● REQUIREMENT
Copy the records word for word, everything from the line containing "matte white sconce at left is positioned" down to the line containing "Looking at the image, which", both of those lines included.

==== DATASET EXCERPTS ====

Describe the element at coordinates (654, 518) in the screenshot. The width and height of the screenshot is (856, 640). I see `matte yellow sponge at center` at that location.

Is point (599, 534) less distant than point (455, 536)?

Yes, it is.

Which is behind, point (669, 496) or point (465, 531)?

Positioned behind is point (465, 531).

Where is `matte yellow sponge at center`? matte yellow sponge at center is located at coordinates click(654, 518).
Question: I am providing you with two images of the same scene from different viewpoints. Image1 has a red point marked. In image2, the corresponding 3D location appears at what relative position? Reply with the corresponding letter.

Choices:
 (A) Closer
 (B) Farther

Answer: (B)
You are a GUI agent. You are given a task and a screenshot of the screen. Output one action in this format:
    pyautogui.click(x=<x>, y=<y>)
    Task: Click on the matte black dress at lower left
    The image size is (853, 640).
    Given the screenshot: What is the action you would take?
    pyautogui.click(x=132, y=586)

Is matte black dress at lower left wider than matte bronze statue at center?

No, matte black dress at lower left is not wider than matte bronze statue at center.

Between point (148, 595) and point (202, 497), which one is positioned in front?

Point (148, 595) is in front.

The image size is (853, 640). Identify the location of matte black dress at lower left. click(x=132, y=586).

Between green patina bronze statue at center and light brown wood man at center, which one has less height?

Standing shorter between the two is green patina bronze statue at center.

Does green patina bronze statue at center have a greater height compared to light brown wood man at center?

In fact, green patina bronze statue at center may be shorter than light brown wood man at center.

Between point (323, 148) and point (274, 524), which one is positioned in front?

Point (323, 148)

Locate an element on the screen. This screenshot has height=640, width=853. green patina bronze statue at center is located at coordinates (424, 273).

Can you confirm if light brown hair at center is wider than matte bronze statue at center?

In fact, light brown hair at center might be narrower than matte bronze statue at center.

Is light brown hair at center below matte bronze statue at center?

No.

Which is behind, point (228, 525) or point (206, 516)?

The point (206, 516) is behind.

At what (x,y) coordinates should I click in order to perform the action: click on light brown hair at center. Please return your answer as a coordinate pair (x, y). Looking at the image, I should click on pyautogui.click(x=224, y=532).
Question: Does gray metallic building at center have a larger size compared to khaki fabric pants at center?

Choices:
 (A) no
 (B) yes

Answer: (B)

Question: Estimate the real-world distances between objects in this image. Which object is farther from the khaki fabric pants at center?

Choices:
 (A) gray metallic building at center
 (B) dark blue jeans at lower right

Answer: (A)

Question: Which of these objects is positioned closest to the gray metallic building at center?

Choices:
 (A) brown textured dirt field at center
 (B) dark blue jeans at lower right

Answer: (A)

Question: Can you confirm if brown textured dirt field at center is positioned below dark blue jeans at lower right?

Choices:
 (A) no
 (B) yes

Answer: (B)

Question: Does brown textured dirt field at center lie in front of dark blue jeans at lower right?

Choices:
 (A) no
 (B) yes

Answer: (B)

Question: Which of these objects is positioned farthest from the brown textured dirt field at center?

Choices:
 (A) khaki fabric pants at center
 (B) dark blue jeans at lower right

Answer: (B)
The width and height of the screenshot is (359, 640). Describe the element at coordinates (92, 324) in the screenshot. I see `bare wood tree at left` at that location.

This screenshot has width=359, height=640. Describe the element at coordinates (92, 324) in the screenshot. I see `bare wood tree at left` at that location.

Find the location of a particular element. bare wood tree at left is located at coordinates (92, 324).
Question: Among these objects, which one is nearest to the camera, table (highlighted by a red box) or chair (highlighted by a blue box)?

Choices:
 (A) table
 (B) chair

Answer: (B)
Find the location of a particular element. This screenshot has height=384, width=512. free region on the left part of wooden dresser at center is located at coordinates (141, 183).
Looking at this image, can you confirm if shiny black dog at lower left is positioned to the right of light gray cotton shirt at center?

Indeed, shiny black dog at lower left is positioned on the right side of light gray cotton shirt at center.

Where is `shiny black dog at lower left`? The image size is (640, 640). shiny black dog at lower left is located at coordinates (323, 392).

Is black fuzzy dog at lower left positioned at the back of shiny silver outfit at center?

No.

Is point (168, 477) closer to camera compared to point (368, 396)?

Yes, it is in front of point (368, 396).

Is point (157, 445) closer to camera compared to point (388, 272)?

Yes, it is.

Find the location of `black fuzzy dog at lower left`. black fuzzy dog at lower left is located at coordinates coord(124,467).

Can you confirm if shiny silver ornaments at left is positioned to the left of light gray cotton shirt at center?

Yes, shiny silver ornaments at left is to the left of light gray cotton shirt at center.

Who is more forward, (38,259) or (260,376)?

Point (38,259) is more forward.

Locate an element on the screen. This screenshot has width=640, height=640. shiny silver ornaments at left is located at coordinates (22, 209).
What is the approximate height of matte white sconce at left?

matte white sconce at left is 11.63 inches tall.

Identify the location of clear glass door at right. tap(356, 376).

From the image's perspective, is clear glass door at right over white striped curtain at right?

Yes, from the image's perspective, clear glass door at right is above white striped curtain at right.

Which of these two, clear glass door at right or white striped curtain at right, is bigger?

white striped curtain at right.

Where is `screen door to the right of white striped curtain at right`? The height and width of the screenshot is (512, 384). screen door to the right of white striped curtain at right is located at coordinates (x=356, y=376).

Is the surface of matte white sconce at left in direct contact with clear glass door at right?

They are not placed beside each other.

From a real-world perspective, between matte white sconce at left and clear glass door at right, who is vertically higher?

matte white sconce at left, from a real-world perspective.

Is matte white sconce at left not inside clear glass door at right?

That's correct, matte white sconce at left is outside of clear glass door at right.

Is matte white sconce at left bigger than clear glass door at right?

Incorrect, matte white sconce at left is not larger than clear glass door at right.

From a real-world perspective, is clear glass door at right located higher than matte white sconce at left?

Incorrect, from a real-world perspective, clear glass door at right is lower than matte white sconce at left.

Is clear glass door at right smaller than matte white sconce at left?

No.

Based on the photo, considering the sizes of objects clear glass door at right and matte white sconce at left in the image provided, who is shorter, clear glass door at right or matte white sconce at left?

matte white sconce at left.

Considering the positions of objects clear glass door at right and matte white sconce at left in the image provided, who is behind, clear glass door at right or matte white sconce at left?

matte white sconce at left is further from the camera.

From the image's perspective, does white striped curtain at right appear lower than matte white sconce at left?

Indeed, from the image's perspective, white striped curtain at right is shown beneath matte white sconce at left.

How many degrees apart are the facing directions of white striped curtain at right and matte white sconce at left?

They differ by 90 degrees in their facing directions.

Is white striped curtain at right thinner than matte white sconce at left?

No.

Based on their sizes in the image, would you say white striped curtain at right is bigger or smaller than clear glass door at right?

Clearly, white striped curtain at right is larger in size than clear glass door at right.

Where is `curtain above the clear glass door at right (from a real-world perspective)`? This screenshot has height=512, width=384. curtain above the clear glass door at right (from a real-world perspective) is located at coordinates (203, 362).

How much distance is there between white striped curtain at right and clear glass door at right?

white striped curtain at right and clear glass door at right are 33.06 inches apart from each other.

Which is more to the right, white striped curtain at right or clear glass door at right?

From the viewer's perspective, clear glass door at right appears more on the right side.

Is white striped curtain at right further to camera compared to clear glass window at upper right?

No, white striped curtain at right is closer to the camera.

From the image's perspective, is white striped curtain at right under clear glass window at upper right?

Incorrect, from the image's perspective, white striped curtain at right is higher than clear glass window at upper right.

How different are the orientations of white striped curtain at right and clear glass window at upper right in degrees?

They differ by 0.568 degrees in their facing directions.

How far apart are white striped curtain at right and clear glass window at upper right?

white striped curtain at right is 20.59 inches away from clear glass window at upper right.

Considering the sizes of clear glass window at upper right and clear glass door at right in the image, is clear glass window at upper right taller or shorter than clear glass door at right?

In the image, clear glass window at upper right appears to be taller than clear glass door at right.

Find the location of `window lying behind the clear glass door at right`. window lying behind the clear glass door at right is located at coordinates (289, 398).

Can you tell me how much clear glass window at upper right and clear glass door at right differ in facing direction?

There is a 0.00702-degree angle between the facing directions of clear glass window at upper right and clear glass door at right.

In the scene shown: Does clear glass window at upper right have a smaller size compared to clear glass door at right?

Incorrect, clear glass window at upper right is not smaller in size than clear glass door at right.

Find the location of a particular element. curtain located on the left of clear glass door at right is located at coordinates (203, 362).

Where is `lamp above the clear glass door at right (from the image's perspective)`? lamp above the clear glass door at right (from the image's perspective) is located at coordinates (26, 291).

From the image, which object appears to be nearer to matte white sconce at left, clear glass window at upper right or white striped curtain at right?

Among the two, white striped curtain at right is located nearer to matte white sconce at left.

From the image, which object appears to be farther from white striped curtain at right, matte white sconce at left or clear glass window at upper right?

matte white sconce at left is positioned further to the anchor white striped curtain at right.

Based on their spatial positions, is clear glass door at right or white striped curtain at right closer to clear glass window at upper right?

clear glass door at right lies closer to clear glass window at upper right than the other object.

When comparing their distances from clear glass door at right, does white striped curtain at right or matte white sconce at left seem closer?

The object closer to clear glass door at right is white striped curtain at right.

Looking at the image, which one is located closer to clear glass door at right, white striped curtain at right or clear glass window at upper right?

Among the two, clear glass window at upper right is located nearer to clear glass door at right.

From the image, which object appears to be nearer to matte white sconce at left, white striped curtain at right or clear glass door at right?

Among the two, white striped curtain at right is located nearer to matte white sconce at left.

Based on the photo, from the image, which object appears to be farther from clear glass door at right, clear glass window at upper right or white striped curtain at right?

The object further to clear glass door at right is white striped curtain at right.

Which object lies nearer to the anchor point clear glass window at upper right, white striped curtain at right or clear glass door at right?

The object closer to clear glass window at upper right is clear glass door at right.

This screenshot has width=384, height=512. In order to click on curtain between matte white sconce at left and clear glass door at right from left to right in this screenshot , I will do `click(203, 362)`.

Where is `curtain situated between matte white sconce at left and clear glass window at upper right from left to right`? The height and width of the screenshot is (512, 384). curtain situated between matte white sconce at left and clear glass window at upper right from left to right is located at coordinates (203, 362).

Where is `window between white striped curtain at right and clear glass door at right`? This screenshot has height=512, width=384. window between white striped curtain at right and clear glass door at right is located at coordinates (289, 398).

====

● FINISHED TASK
matte white sconce at left is positioned further to the anchor white striped curtain at right.

Based on their spatial positions, is clear glass door at right or white striped curtain at right closer to clear glass window at upper right?

clear glass door at right lies closer to clear glass window at upper right than the other object.

When comparing their distances from clear glass door at right, does white striped curtain at right or matte white sconce at left seem closer?

The object closer to clear glass door at right is white striped curtain at right.

Looking at the image, which one is located closer to clear glass door at right, white striped curtain at right or clear glass window at upper right?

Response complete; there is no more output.